_What is needed:_
Please return all lines of the data below containing the string "orange".

***** Material provided *****

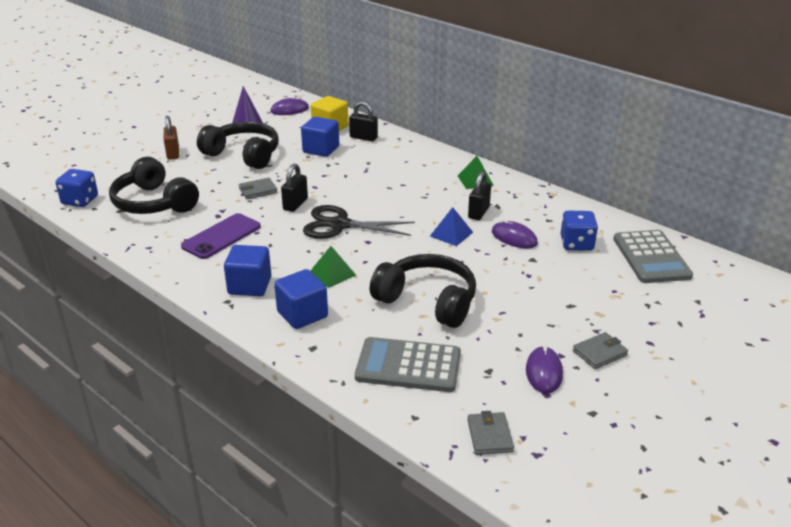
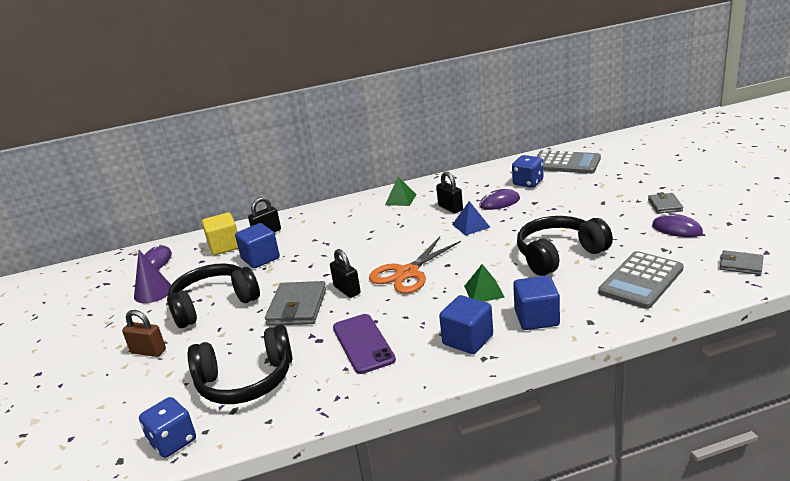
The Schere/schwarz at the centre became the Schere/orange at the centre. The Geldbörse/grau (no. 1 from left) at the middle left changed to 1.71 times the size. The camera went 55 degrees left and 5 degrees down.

*****
***** Material provided *****

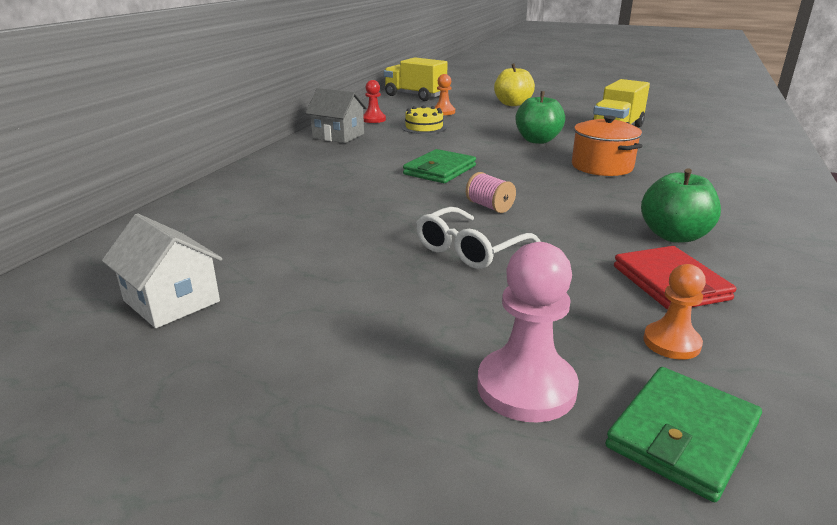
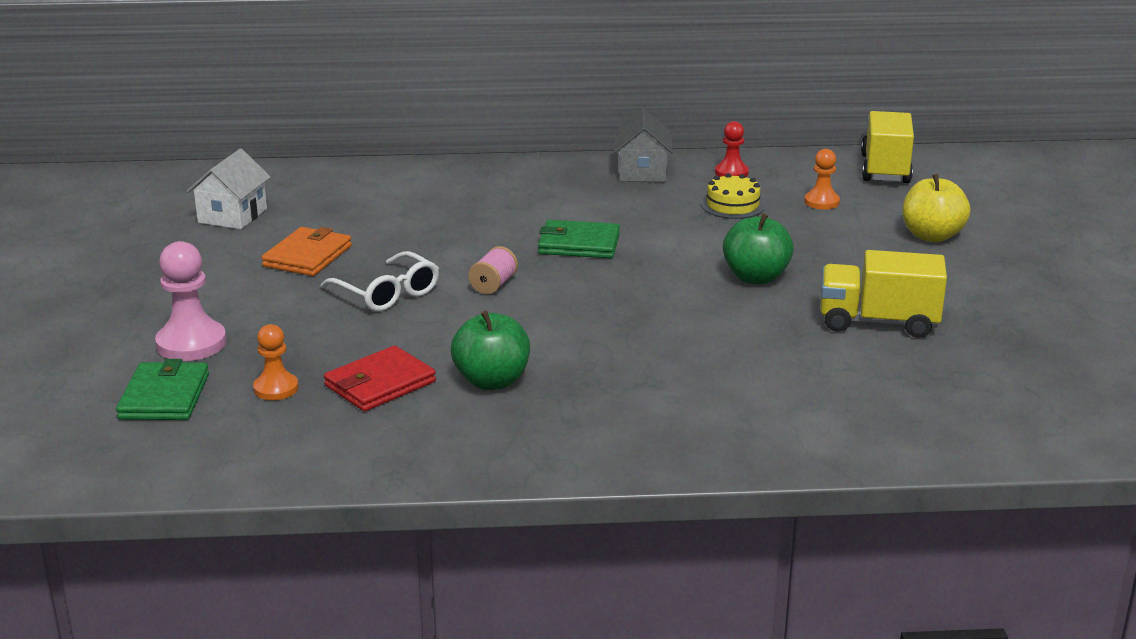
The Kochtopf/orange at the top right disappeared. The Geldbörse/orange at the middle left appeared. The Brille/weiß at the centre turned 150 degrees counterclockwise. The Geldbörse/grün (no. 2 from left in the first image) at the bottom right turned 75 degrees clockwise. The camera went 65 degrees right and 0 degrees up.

*****
***** Material provided *****

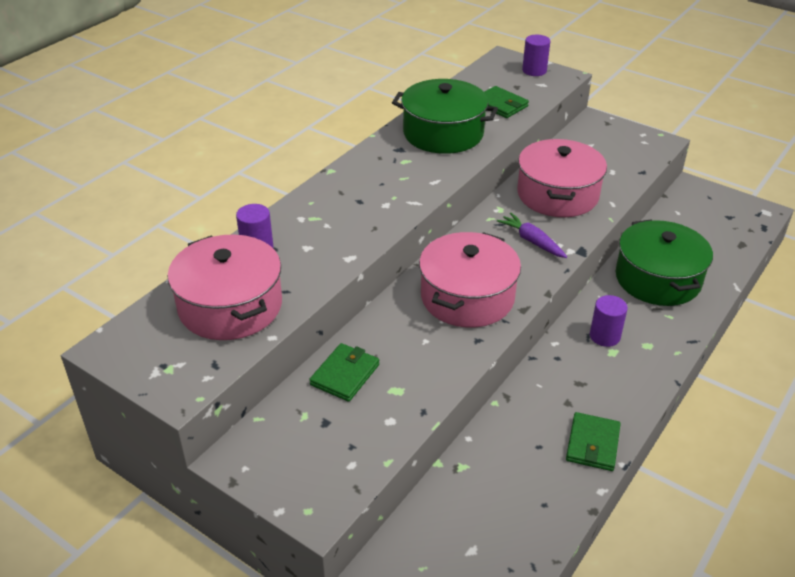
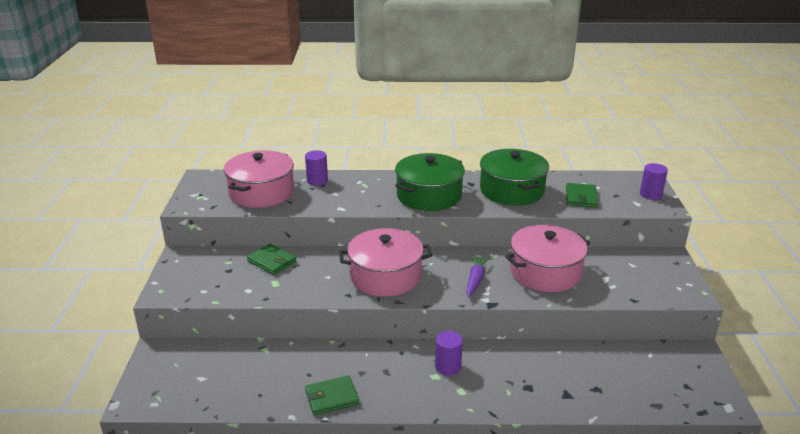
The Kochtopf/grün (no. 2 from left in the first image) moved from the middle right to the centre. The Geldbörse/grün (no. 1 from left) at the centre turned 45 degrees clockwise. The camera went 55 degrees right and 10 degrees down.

*****

_Result of this task:_
The Schere/schwarz at the centre became the Schere/orange at the centre. The Geldbörse/grau (no. 1 from left) at the middle left changed to 1.71 times the size. The camera went 55 degrees left and 5 degrees down.
The Kochtopf/orange at the top right disappeared. The Geldbörse/orange at the middle left appeared. The Brille/weiß at the centre turned 150 degrees counterclockwise. The Geldbörse/grün (no. 2 from left in the first image) at the bottom right turned 75 degrees clockwise. The camera went 65 degrees right and 0 degrees up.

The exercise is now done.